### Work task
Could you print the stretch of lines below from the one with "V3: 1.8V (plus" through the one with "U1 pin out: N006 -> N003", exactly as they stand and without any pictures?

━━ Entries provided ━━

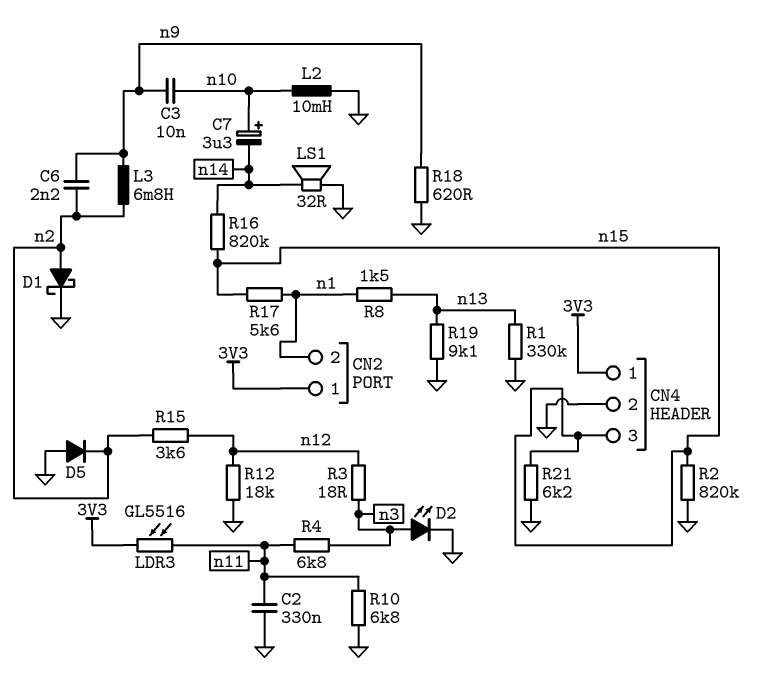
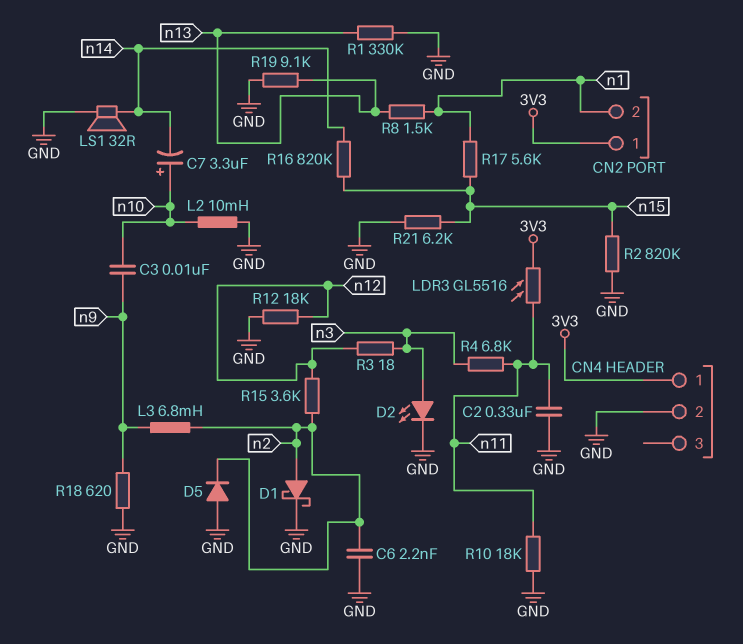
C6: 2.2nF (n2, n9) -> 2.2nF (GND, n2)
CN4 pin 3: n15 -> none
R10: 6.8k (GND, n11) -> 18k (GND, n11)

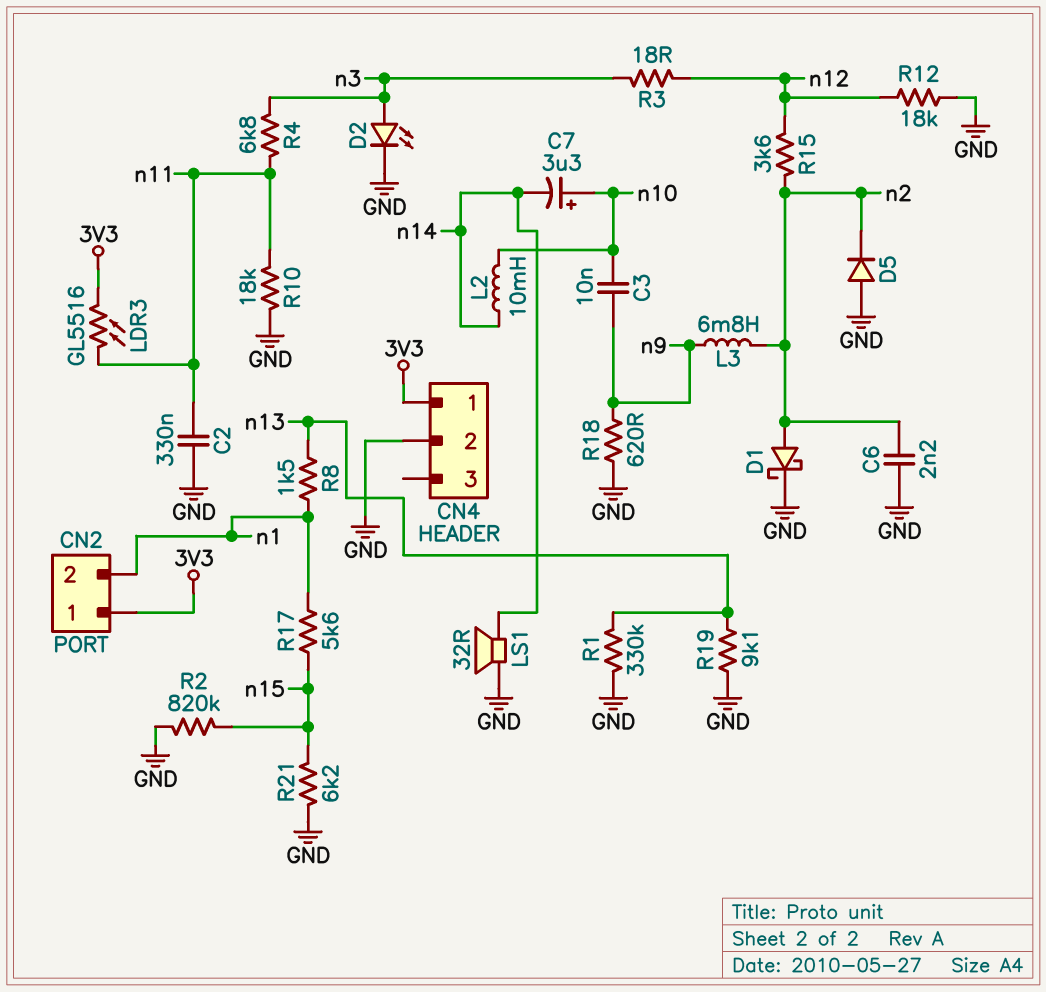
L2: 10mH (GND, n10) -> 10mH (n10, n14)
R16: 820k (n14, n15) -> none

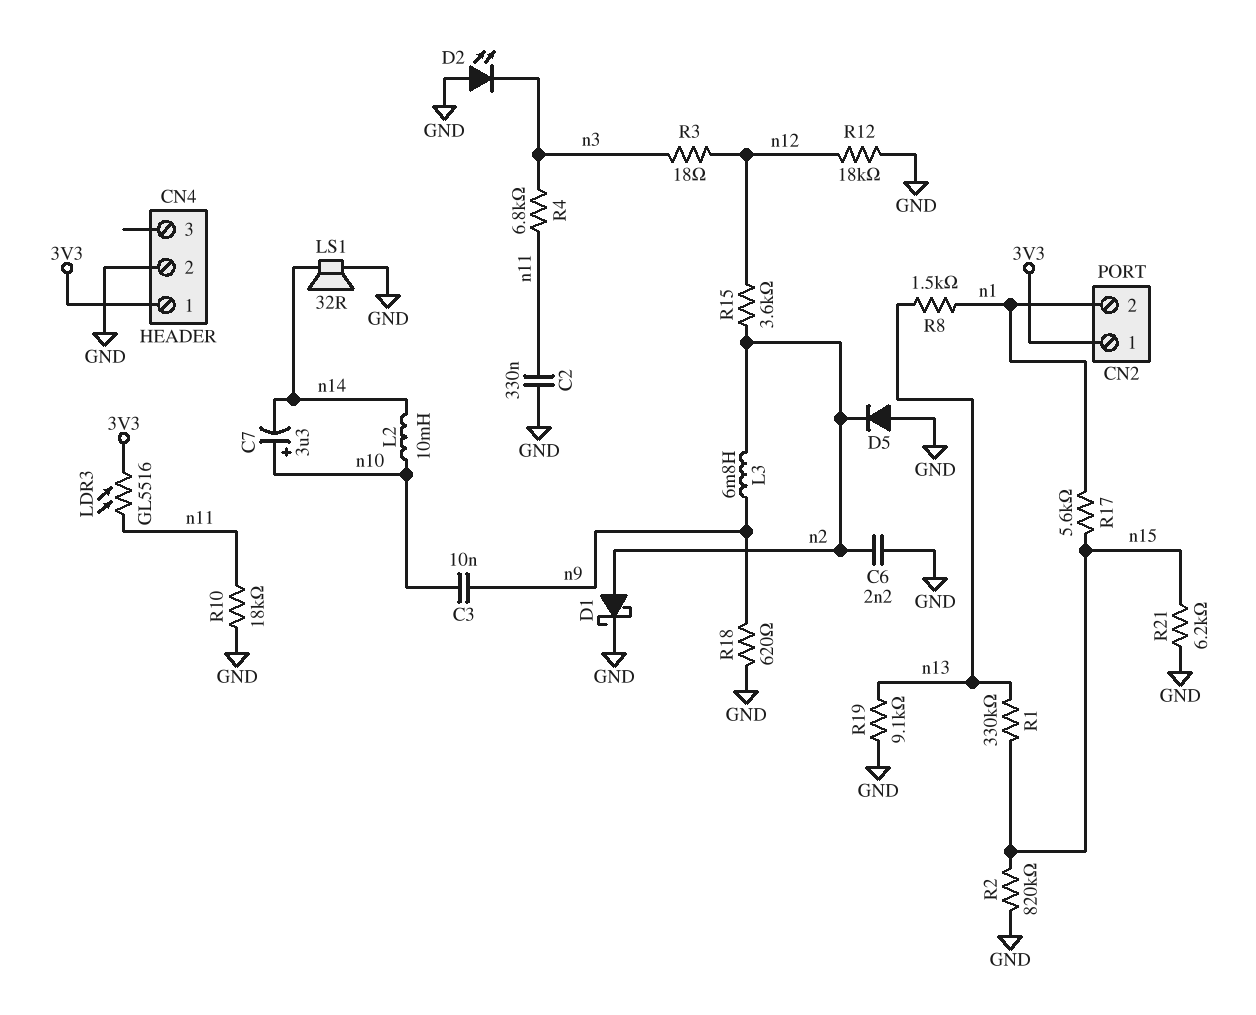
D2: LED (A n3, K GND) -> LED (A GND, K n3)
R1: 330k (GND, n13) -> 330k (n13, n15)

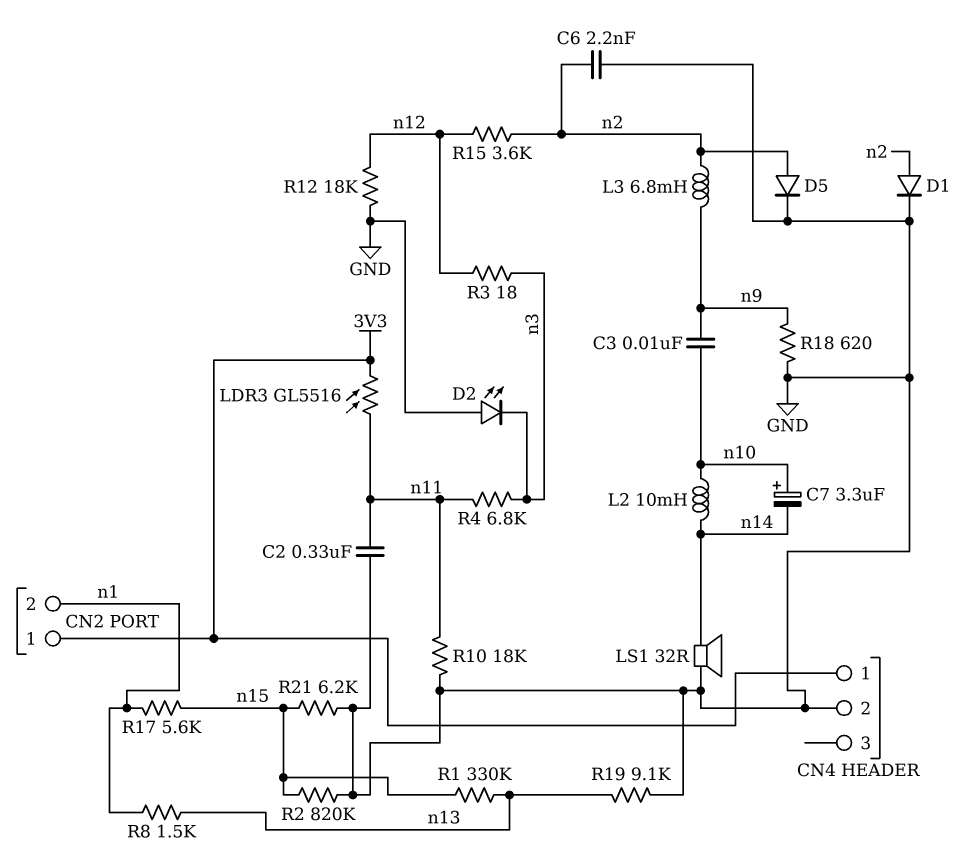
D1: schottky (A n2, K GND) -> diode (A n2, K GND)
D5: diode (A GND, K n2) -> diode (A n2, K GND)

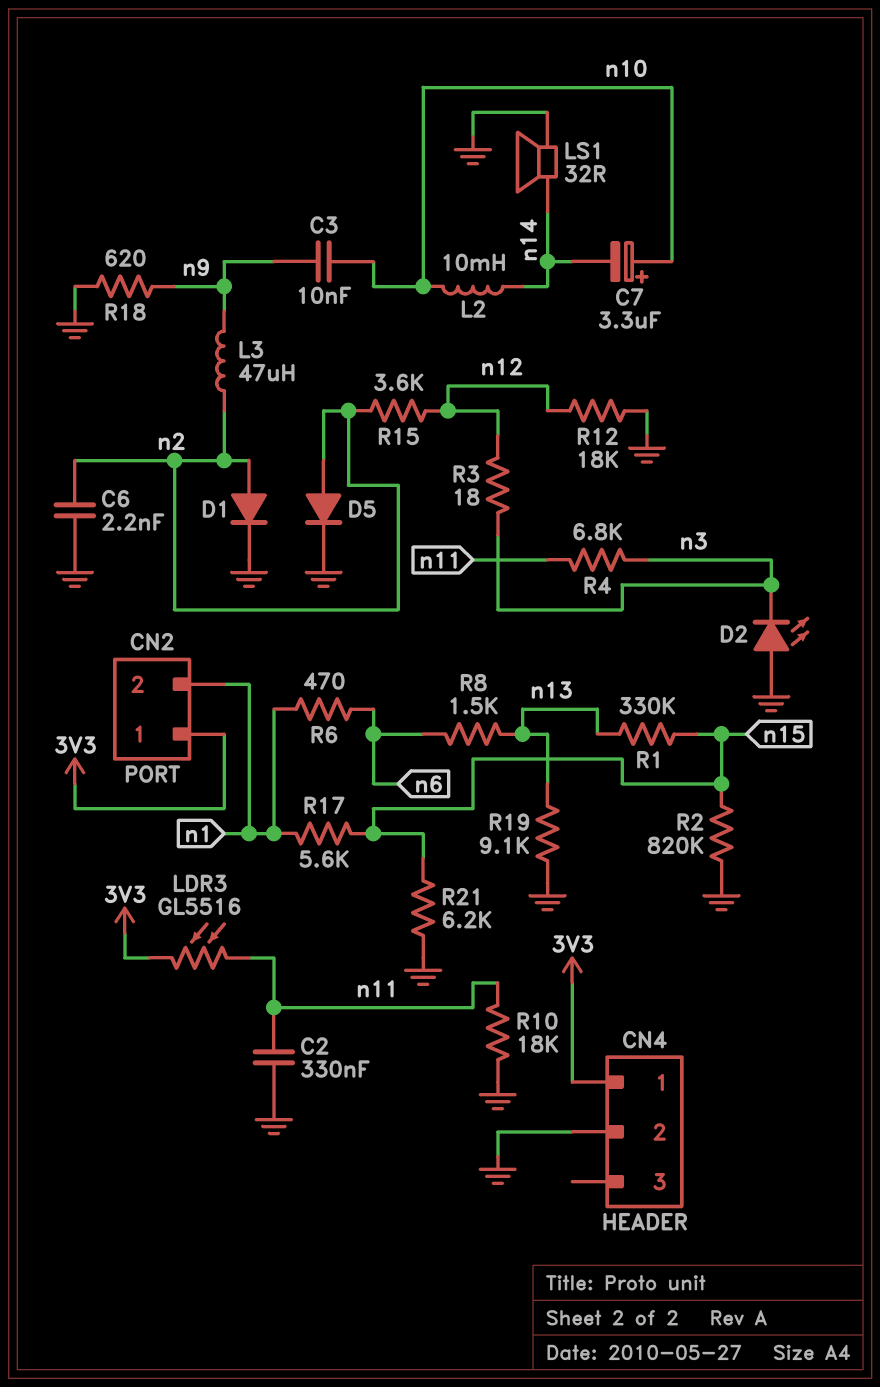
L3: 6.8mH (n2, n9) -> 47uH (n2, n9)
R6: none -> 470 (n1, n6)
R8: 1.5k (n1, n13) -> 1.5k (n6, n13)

━━━
━━ Entries provided ━━

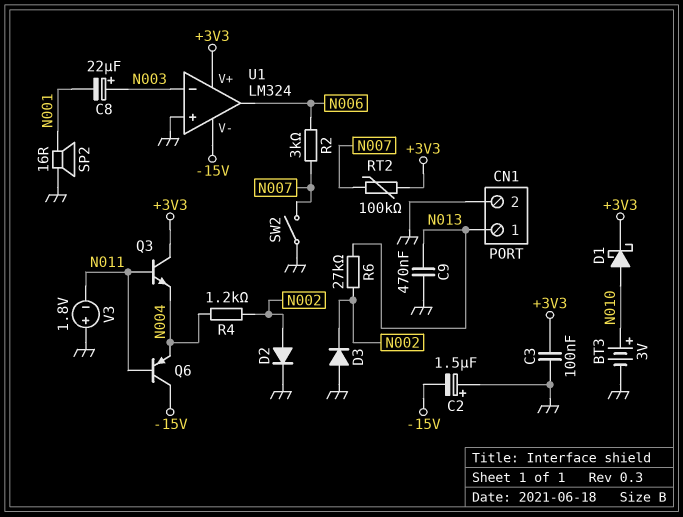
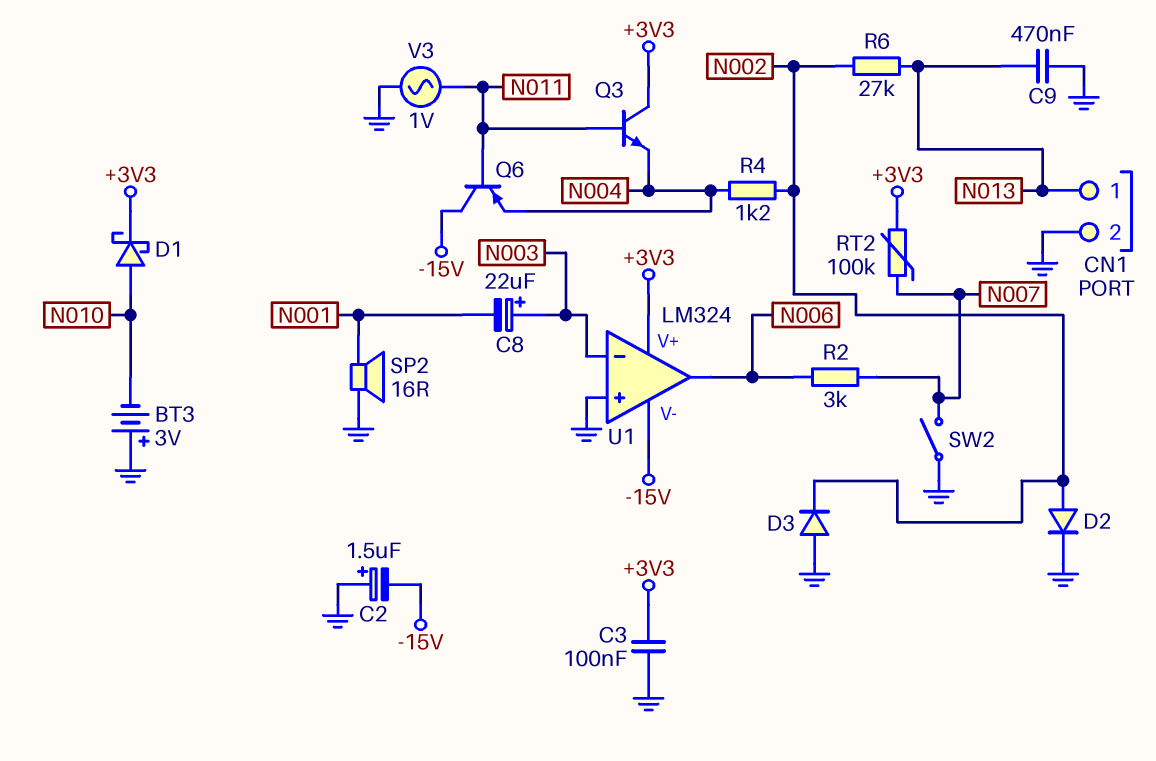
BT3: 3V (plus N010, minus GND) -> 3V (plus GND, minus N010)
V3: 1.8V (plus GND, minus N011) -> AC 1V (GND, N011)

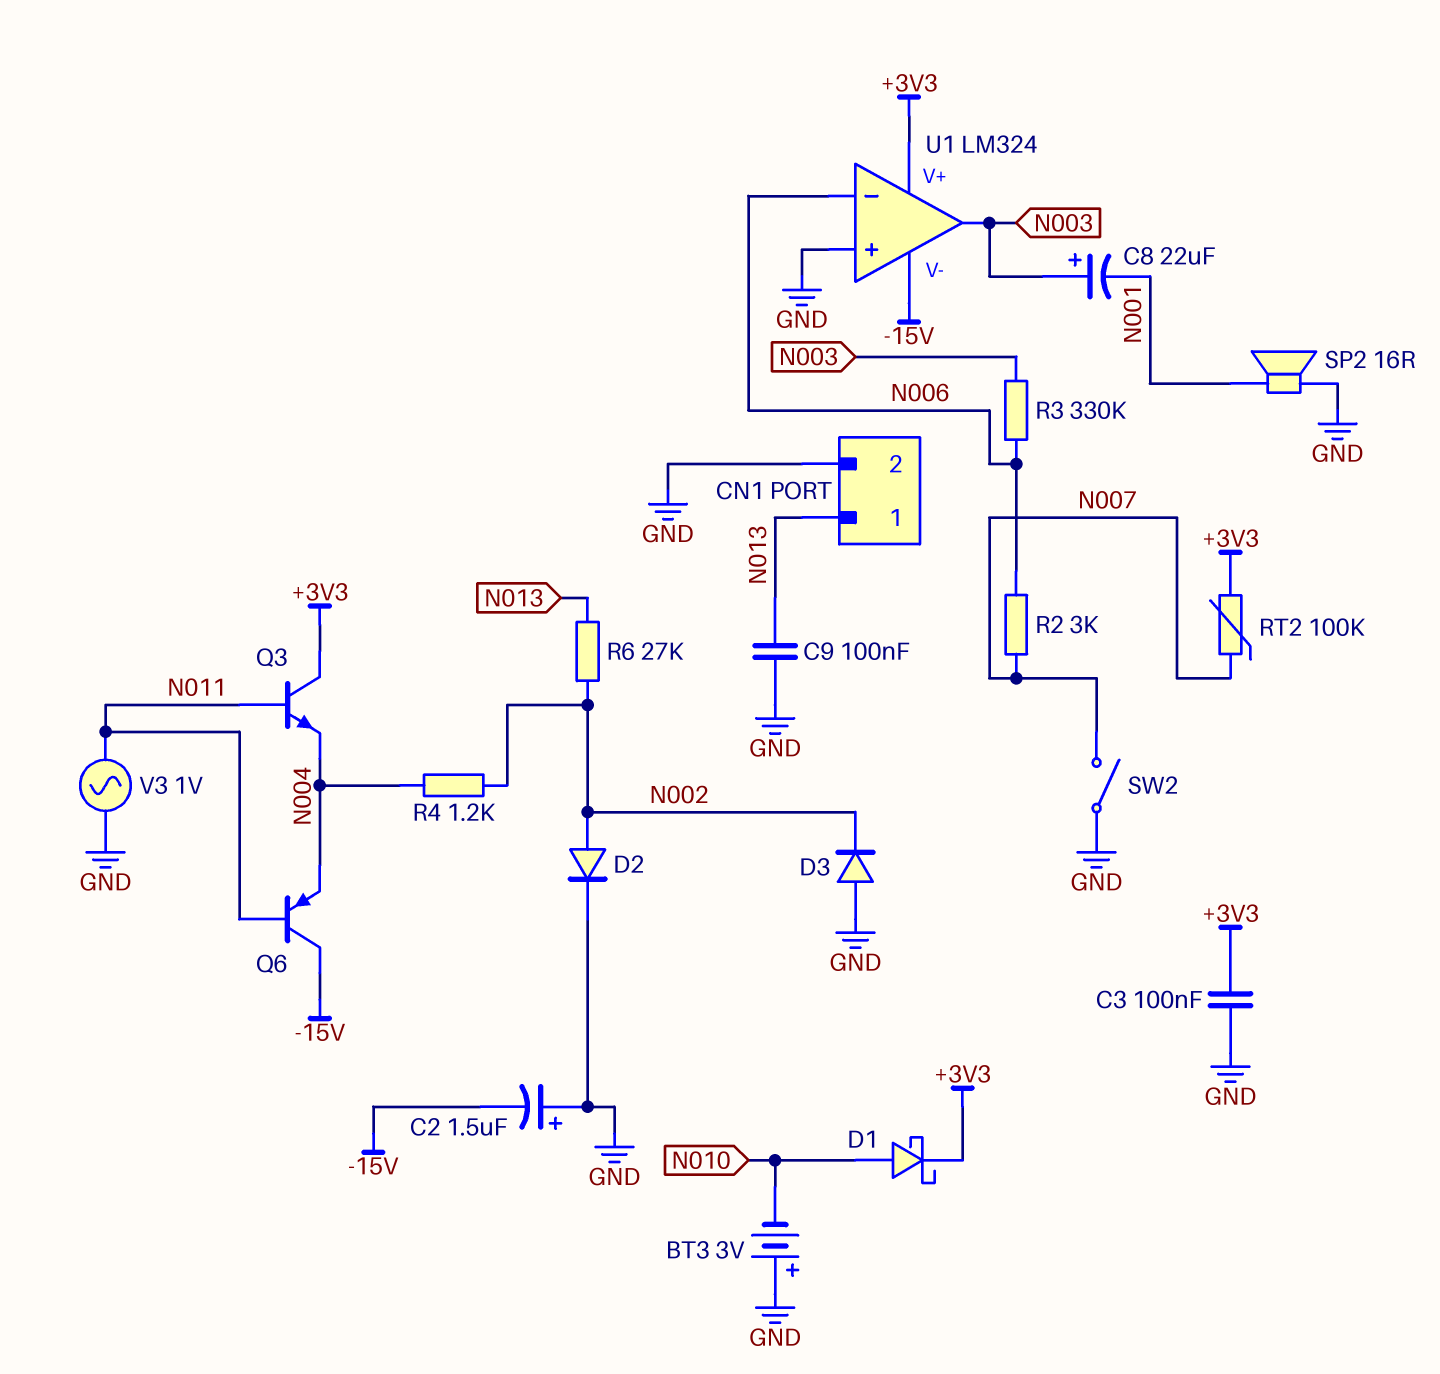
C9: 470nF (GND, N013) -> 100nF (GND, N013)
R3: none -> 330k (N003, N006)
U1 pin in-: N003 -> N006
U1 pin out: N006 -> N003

━━━

### Answer to this task
V3: 1.8V (plus GND, minus N011) -> AC 1V (GND, N011)

C9: 470nF (GND, N013) -> 100nF (GND, N013)
R3: none -> 330k (N003, N006)
U1 pin in-: N003 -> N006
U1 pin out: N006 -> N003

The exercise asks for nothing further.